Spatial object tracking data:
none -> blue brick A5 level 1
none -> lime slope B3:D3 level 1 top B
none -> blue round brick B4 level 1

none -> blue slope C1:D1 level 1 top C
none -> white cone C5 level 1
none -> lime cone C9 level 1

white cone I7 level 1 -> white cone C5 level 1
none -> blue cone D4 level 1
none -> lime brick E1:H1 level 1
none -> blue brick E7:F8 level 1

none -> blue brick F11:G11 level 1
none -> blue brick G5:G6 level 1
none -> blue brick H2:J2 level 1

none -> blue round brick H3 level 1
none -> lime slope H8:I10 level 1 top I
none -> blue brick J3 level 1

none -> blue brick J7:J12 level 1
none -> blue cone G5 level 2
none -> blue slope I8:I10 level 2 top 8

...

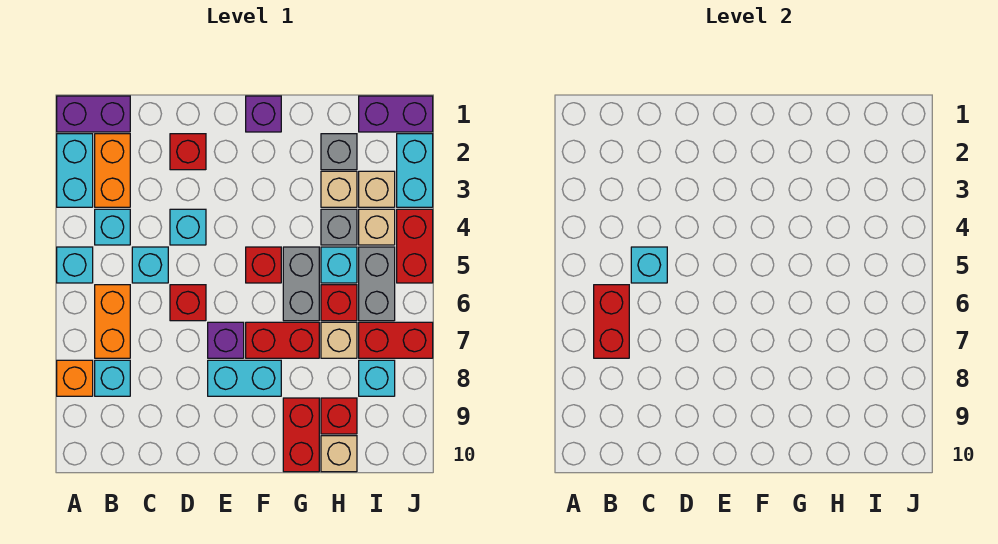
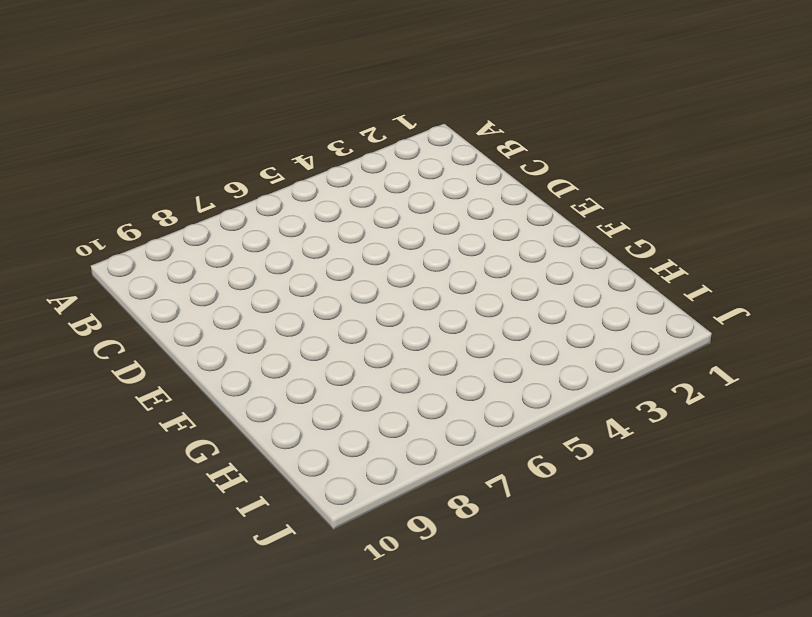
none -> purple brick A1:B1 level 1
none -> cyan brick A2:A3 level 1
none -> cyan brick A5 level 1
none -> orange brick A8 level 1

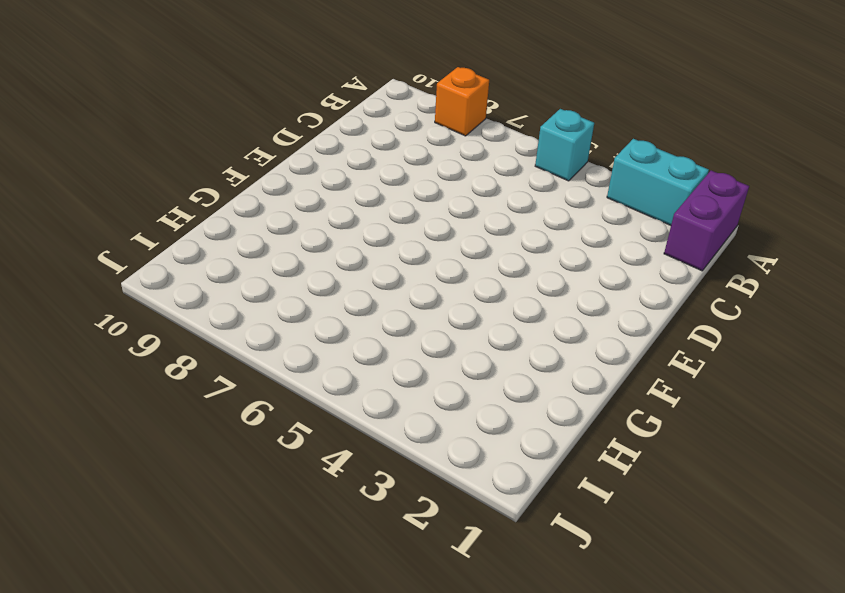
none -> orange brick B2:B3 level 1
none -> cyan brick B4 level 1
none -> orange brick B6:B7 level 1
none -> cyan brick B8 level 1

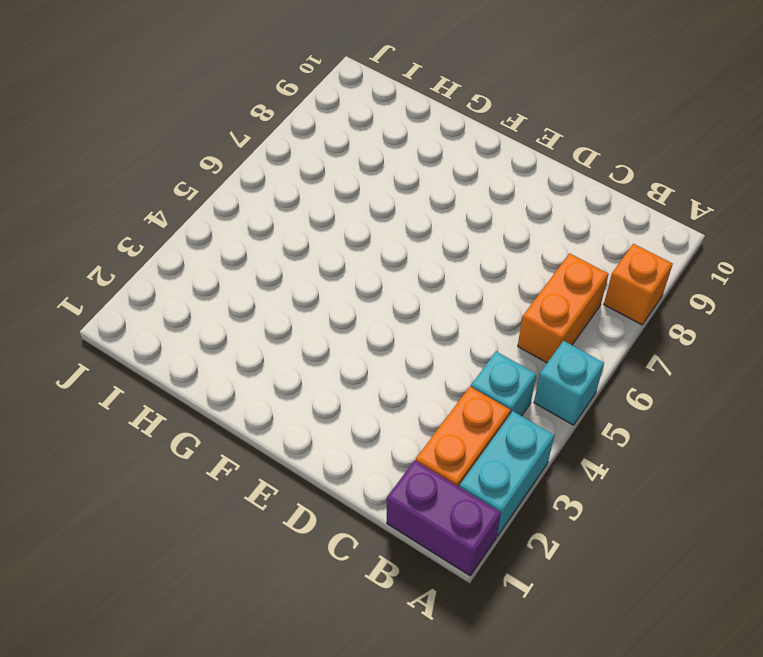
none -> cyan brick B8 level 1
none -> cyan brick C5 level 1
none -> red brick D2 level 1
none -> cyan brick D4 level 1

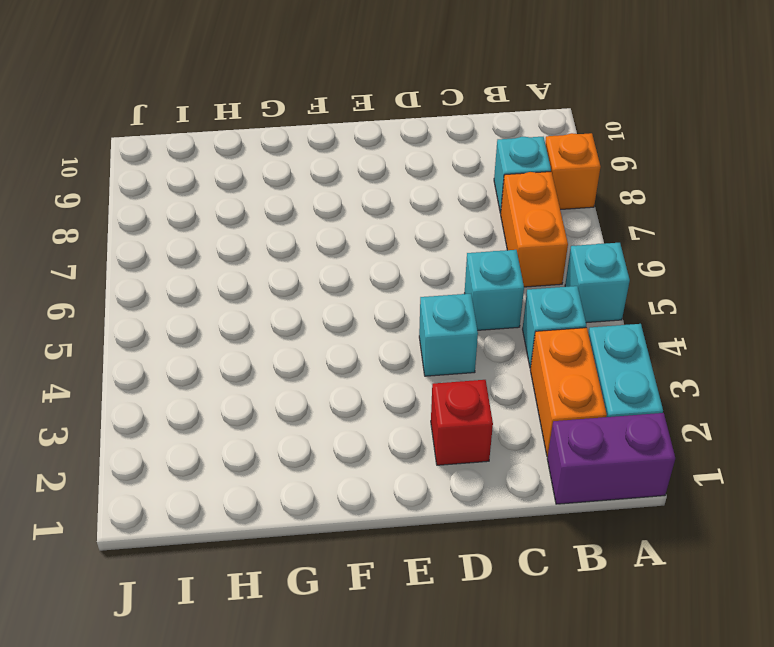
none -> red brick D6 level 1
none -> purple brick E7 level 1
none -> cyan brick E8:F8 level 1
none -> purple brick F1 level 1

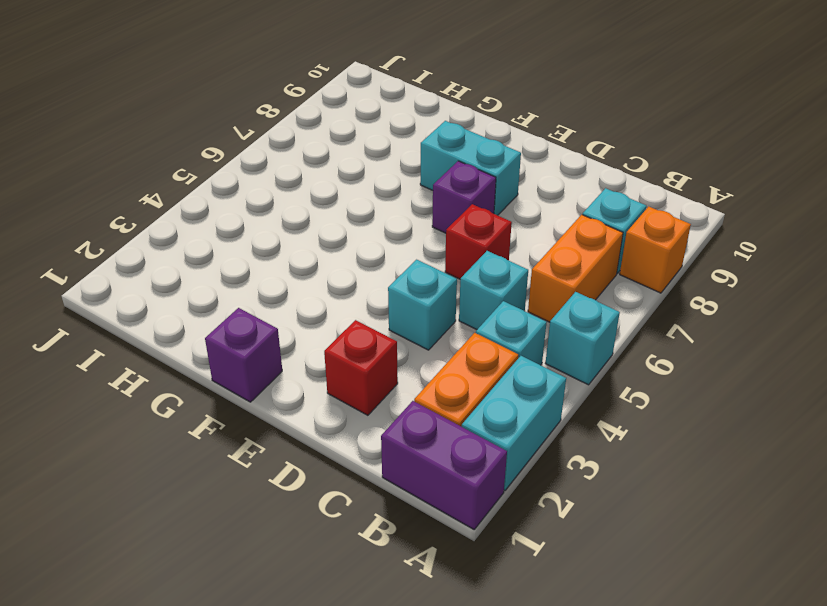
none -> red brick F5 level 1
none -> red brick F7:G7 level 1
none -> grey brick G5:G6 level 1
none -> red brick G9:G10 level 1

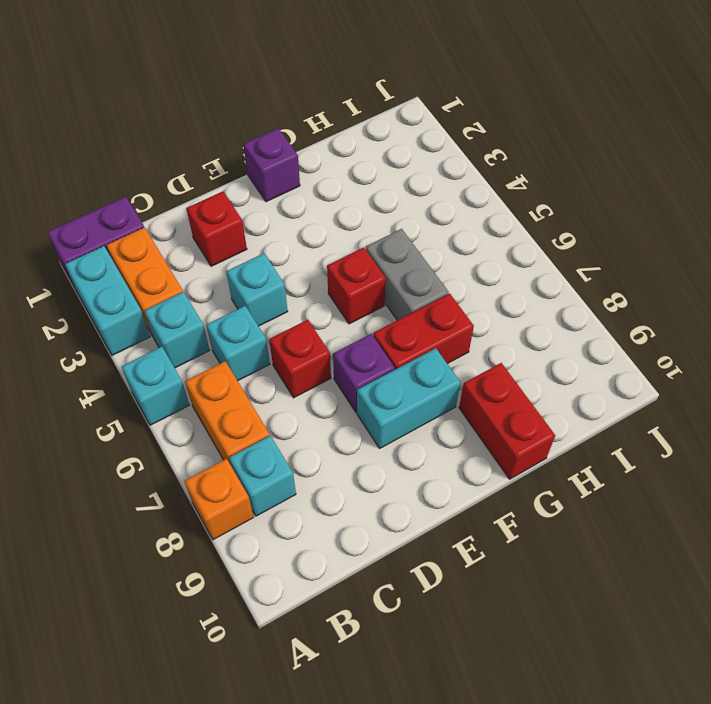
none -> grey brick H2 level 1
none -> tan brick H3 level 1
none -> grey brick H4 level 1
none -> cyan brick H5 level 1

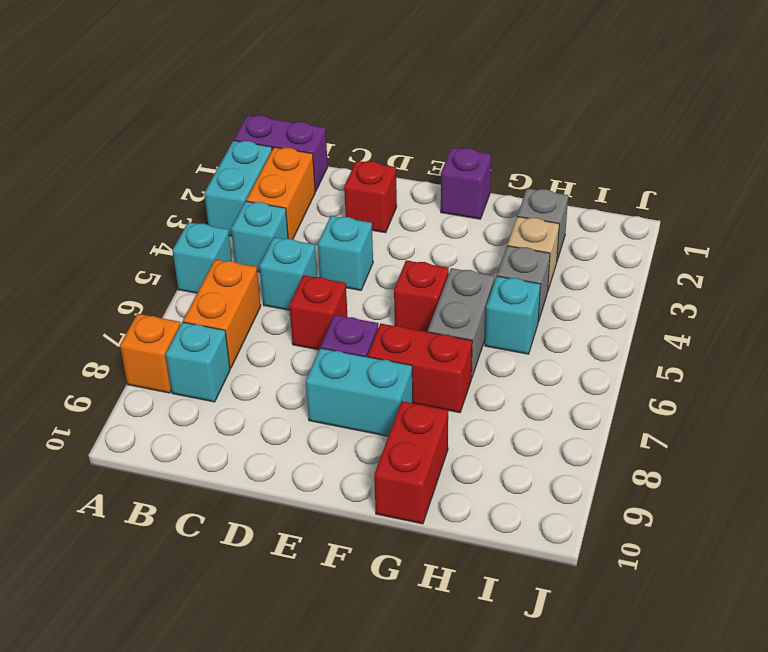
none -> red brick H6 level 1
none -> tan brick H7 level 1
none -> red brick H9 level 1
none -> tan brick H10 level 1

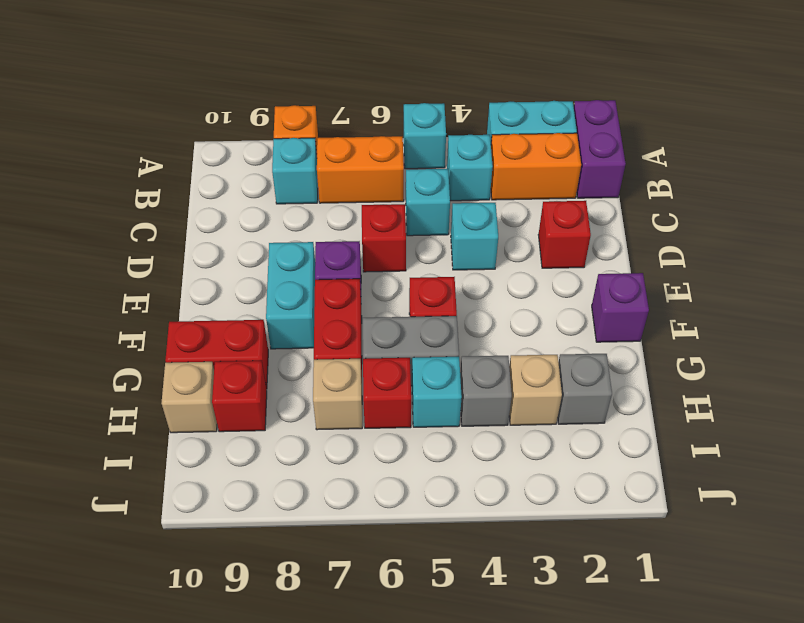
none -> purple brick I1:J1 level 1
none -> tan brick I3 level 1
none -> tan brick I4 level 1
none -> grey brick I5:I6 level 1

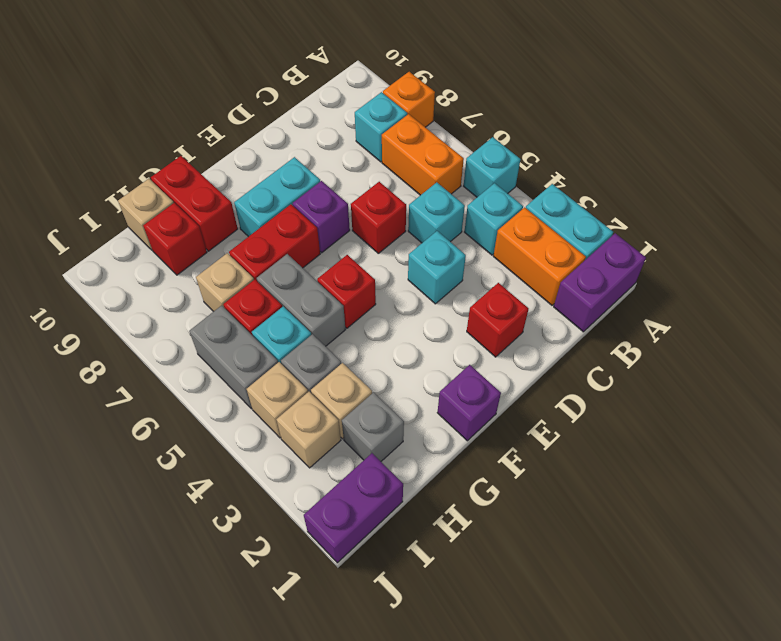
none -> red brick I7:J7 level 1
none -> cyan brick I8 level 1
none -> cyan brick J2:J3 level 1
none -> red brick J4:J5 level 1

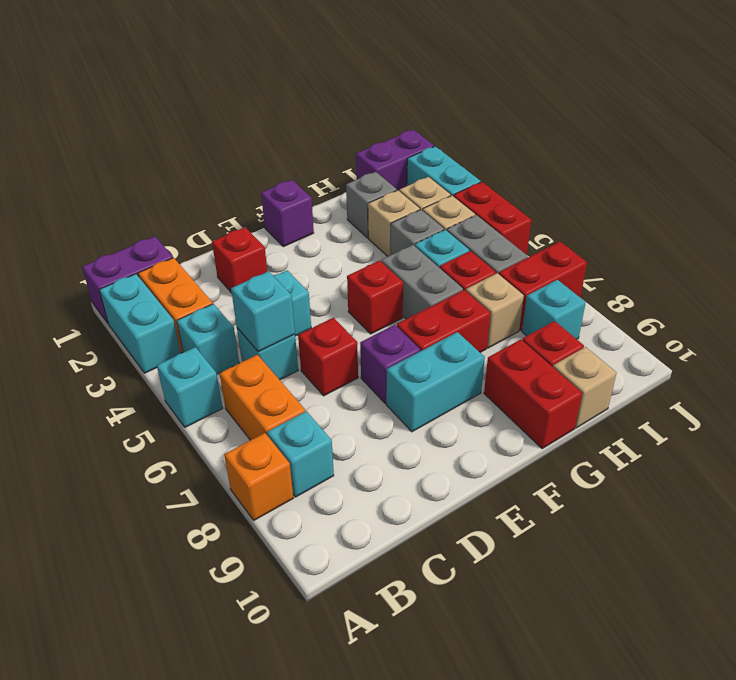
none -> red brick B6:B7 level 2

==

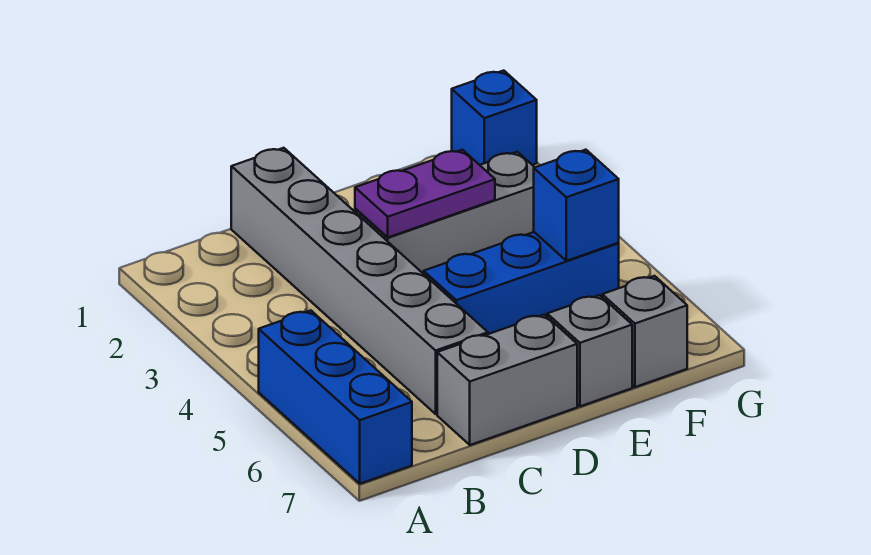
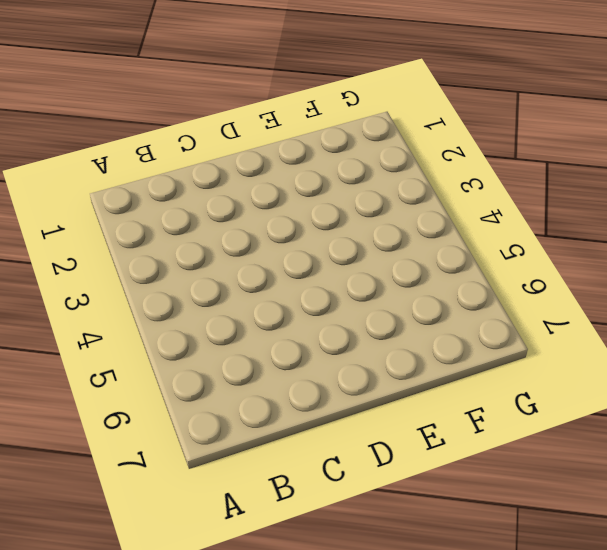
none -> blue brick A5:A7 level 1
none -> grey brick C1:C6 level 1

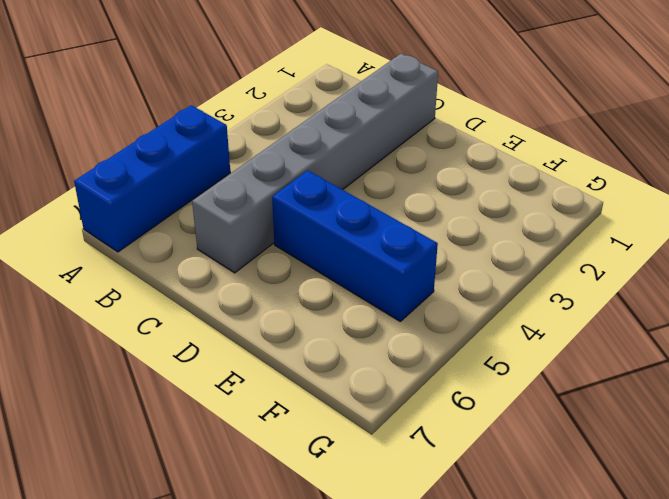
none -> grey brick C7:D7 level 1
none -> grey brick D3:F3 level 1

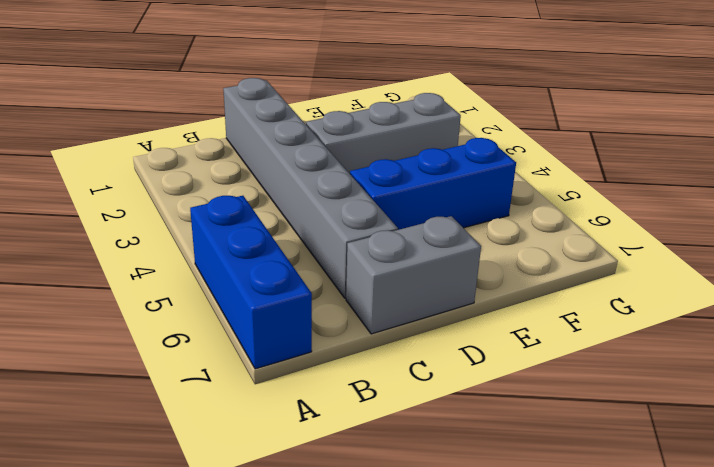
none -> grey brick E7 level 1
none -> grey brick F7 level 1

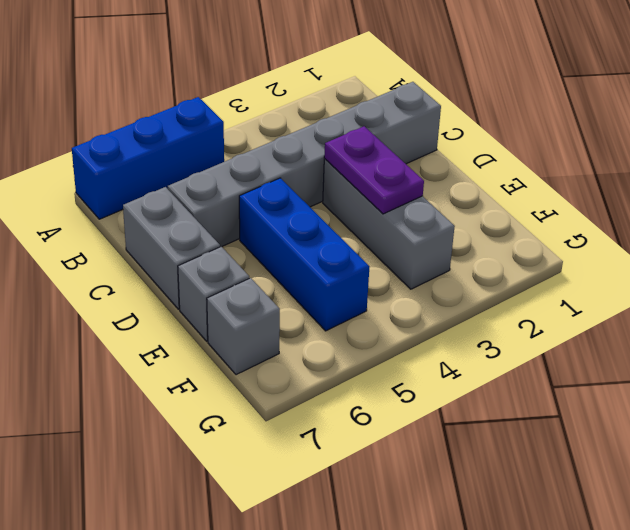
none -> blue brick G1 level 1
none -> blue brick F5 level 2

** ASSIGNMENT **
Copy the lines above exactly, starting at the one with "none -> orange brick B2:B3 level 1" and ending at the one with "none -> purple brick I1:J1 level 1", both included. Leave out any pictures and add nothing else.

** RESPONSE TO THE EXERCISE **
none -> orange brick B2:B3 level 1
none -> cyan brick B4 level 1
none -> orange brick B6:B7 level 1
none -> cyan brick B8 level 1

none -> cyan brick B8 level 1
none -> cyan brick C5 level 1
none -> red brick D2 level 1
none -> cyan brick D4 level 1

none -> red brick D6 level 1
none -> purple brick E7 level 1
none -> cyan brick E8:F8 level 1
none -> purple brick F1 level 1

none -> red brick F5 level 1
none -> red brick F7:G7 level 1
none -> grey brick G5:G6 level 1
none -> red brick G9:G10 level 1

none -> grey brick H2 level 1
none -> tan brick H3 level 1
none -> grey brick H4 level 1
none -> cyan brick H5 level 1

none -> red brick H6 level 1
none -> tan brick H7 level 1
none -> red brick H9 level 1
none -> tan brick H10 level 1

none -> purple brick I1:J1 level 1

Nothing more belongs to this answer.